Exercise ▸
Reproduce the following lines verbatim, omitting the pictures.

Record extracts ▸
------------------------------------------------------------------------

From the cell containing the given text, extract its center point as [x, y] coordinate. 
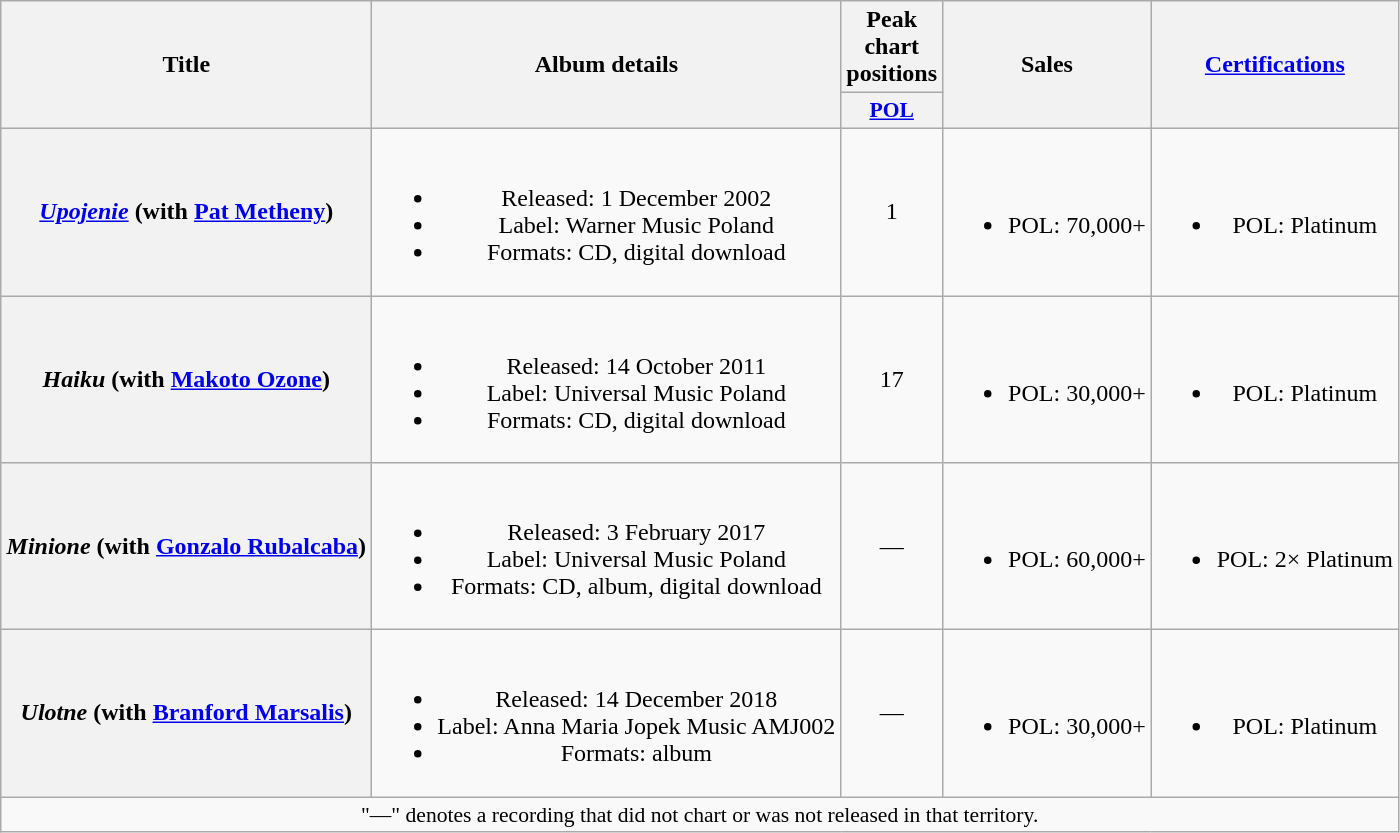
Title [186, 65]
17 [892, 380]
Released: 1 December 2002Label: Warner Music PolandFormats: CD, digital download [606, 212]
1 [892, 212]
POL: 60,000+ [1048, 546]
POL [892, 111]
POL: 70,000+ [1048, 212]
Peak chart positions [892, 47]
POL: 2× Platinum [1274, 546]
Upojenie (with Pat Metheny) [186, 212]
Haiku (with Makoto Ozone) [186, 380]
Minione (with Gonzalo Rubalcaba) [186, 546]
"—" denotes a recording that did not chart or was not released in that territory. [700, 815]
Sales [1048, 65]
Ulotne (with Branford Marsalis) [186, 714]
Released: 3 February 2017Label: Universal Music PolandFormats: CD, album, digital download [606, 546]
Released: 14 December 2018Label: Anna Maria Jopek Music AMJ002Formats: album [606, 714]
Album details [606, 65]
Released: 14 October 2011Label: Universal Music PolandFormats: CD, digital download [606, 380]
Certifications [1274, 65]
Pinpoint the cell where the given text exists, returning its (x, y) midpoint coordinate. 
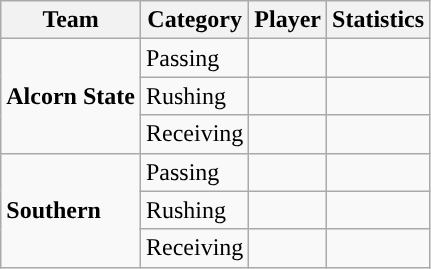
Southern (71, 210)
Team (71, 20)
Category (194, 20)
Statistics (378, 20)
Alcorn State (71, 96)
Player (288, 20)
For the text-containing cell, return its midpoint in [X, Y] coordinate format. 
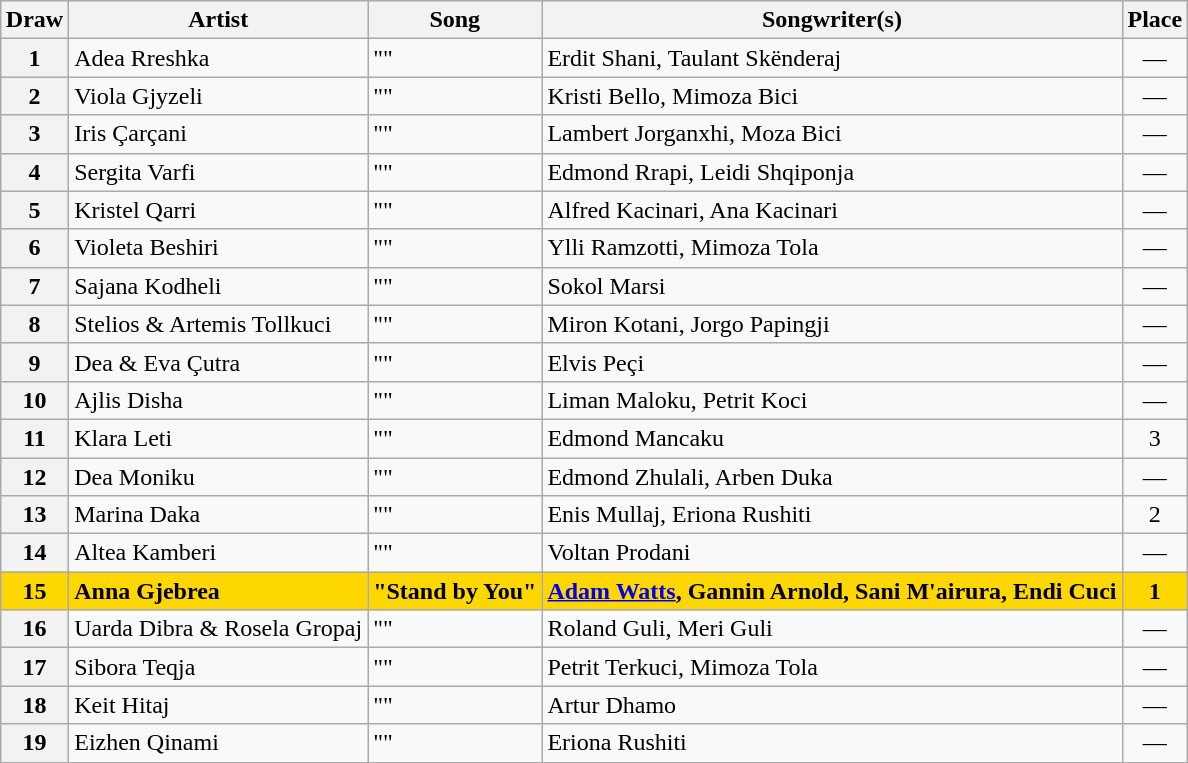
Ajlis Disha [218, 400]
19 [34, 743]
Altea Kamberi [218, 553]
6 [34, 248]
Klara Leti [218, 438]
Sibora Teqja [218, 667]
Draw [34, 20]
Uarda Dibra & Rosela Gropaj [218, 629]
Anna Gjebrea [218, 591]
Voltan Prodani [832, 553]
12 [34, 477]
Kristel Qarri [218, 210]
Eizhen Qinami [218, 743]
"Stand by You" [455, 591]
Roland Guli, Meri Guli [832, 629]
Sergita Varfi [218, 172]
4 [34, 172]
5 [34, 210]
Sokol Marsi [832, 286]
Elvis Peçi [832, 362]
Edmond Rrapi, Leidi Shqiponja [832, 172]
Erdit Shani, Taulant Skënderaj [832, 58]
Kristi Bello, Mimoza Bici [832, 96]
Adea Rreshka [218, 58]
Violeta Beshiri [218, 248]
Dea Moniku [218, 477]
9 [34, 362]
Viola Gjyzeli [218, 96]
11 [34, 438]
Liman Maloku, Petrit Koci [832, 400]
Artist [218, 20]
Marina Daka [218, 515]
17 [34, 667]
Adam Watts, Gannin Arnold, Sani M'airura, Endi Cuci [832, 591]
Iris Çarçani [218, 134]
10 [34, 400]
Place [1155, 20]
13 [34, 515]
Eriona Rushiti [832, 743]
15 [34, 591]
Ylli Ramzotti, Mimoza Tola [832, 248]
Artur Dhamo [832, 705]
Keit Hitaj [218, 705]
Enis Mullaj, Eriona Rushiti [832, 515]
Stelios & Artemis Tollkuci [218, 324]
Song [455, 20]
Edmond Zhulali, Arben Duka [832, 477]
16 [34, 629]
Lambert Jorganxhi, Moza Bici [832, 134]
Songwriter(s) [832, 20]
Miron Kotani, Jorgo Papingji [832, 324]
Petrit Terkuci, Mimoza Tola [832, 667]
18 [34, 705]
7 [34, 286]
Edmond Mancaku [832, 438]
Sajana Kodheli [218, 286]
Alfred Kacinari, Ana Kacinari [832, 210]
14 [34, 553]
8 [34, 324]
Dea & Eva Çutra [218, 362]
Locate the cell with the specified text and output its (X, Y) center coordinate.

------------------------------------------------------------------------

Solution below ▸
From the cell containing the given text, extract its center point as [x, y] coordinate. 
Title [186, 65]
17 [892, 380]
Released: 1 December 2002Label: Warner Music PolandFormats: CD, digital download [606, 212]
1 [892, 212]
POL: 60,000+ [1048, 546]
POL [892, 111]
POL: 70,000+ [1048, 212]
Peak chart positions [892, 47]
POL: 2× Platinum [1274, 546]
Upojenie (with Pat Metheny) [186, 212]
Haiku (with Makoto Ozone) [186, 380]
Minione (with Gonzalo Rubalcaba) [186, 546]
"—" denotes a recording that did not chart or was not released in that territory. [700, 815]
Sales [1048, 65]
Ulotne (with Branford Marsalis) [186, 714]
Released: 3 February 2017Label: Universal Music PolandFormats: CD, album, digital download [606, 546]
Released: 14 December 2018Label: Anna Maria Jopek Music AMJ002Formats: album [606, 714]
Album details [606, 65]
Released: 14 October 2011Label: Universal Music PolandFormats: CD, digital download [606, 380]
Certifications [1274, 65]
Pinpoint the cell where the given text exists, returning its (x, y) midpoint coordinate. 
Southern (71, 210)
Team (71, 20)
Category (194, 20)
Statistics (378, 20)
Alcorn State (71, 96)
Player (288, 20)
For the text-containing cell, return its midpoint in [X, Y] coordinate format. 
Ajlis Disha [218, 400]
19 [34, 743]
Altea Kamberi [218, 553]
6 [34, 248]
Klara Leti [218, 438]
Sibora Teqja [218, 667]
Draw [34, 20]
Uarda Dibra & Rosela Gropaj [218, 629]
Anna Gjebrea [218, 591]
Voltan Prodani [832, 553]
12 [34, 477]
Kristel Qarri [218, 210]
Eizhen Qinami [218, 743]
"Stand by You" [455, 591]
Roland Guli, Meri Guli [832, 629]
Sergita Varfi [218, 172]
4 [34, 172]
5 [34, 210]
Sokol Marsi [832, 286]
Elvis Peçi [832, 362]
Edmond Rrapi, Leidi Shqiponja [832, 172]
Erdit Shani, Taulant Skënderaj [832, 58]
Kristi Bello, Mimoza Bici [832, 96]
Adea Rreshka [218, 58]
Violeta Beshiri [218, 248]
Dea Moniku [218, 477]
9 [34, 362]
Viola Gjyzeli [218, 96]
11 [34, 438]
Liman Maloku, Petrit Koci [832, 400]
Artist [218, 20]
Marina Daka [218, 515]
17 [34, 667]
Adam Watts, Gannin Arnold, Sani M'airura, Endi Cuci [832, 591]
Iris Çarçani [218, 134]
10 [34, 400]
Place [1155, 20]
13 [34, 515]
Eriona Rushiti [832, 743]
15 [34, 591]
Ylli Ramzotti, Mimoza Tola [832, 248]
Artur Dhamo [832, 705]
Keit Hitaj [218, 705]
Enis Mullaj, Eriona Rushiti [832, 515]
Stelios & Artemis Tollkuci [218, 324]
Song [455, 20]
Edmond Zhulali, Arben Duka [832, 477]
16 [34, 629]
Lambert Jorganxhi, Moza Bici [832, 134]
Songwriter(s) [832, 20]
Miron Kotani, Jorgo Papingji [832, 324]
Petrit Terkuci, Mimoza Tola [832, 667]
18 [34, 705]
7 [34, 286]
Edmond Mancaku [832, 438]
Sajana Kodheli [218, 286]
Alfred Kacinari, Ana Kacinari [832, 210]
14 [34, 553]
8 [34, 324]
Dea & Eva Çutra [218, 362]
Locate the cell with the specified text and output its (X, Y) center coordinate.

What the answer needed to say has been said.